Object change listings:

##############################

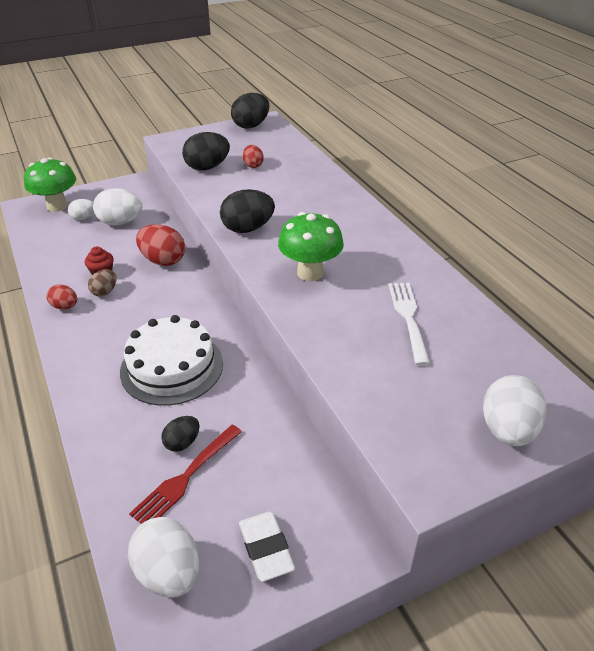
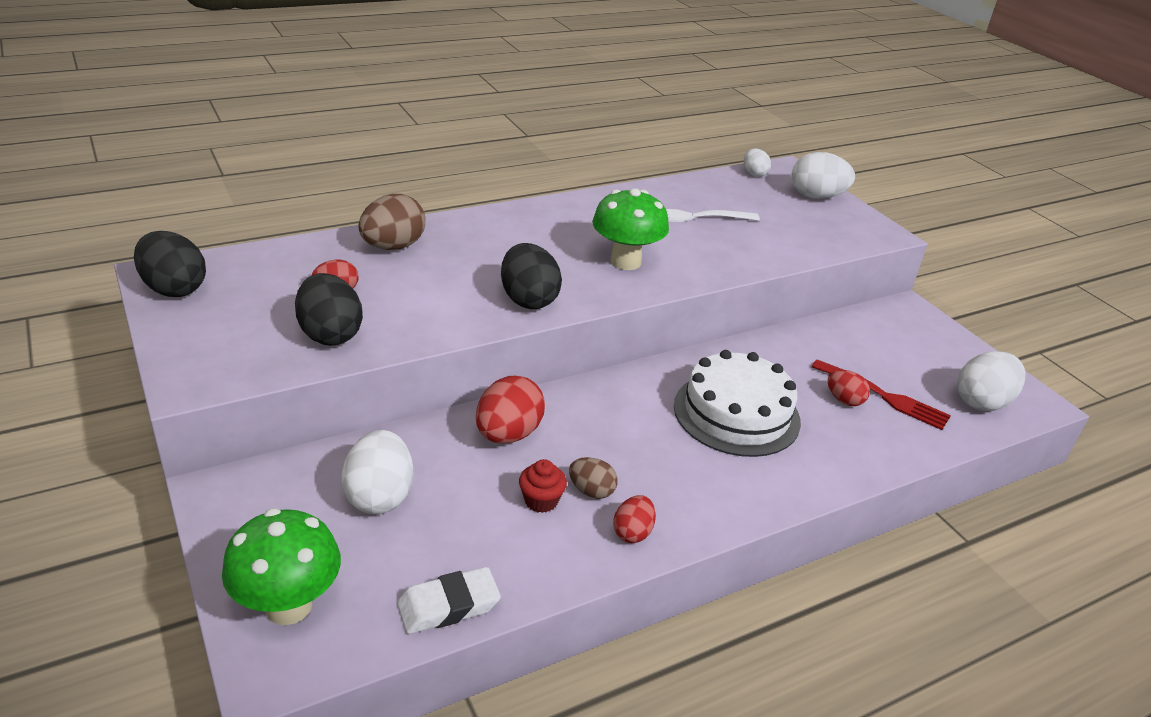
camera: 95 degrees left, 5 degrees down
white egg [68,199,94,220] -> white egg moved to [743,148,771,177]
black egg [161,416,199,452] -> red egg [828,370,870,406]
white eraser [239,512,295,582] -> white eraser moved to [397,567,501,634]
none -> brown egg [358,194,425,250]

##############################

▶ Work to complete:
Find the line that contains "white egg [68,199,94,220]" in the data above. Reproduce it and every later line exactly, through the last one.

▶ Exercise result:
white egg [68,199,94,220] -> white egg moved to [743,148,771,177]
black egg [161,416,199,452] -> red egg [828,370,870,406]
white eraser [239,512,295,582] -> white eraser moved to [397,567,501,634]
none -> brown egg [358,194,425,250]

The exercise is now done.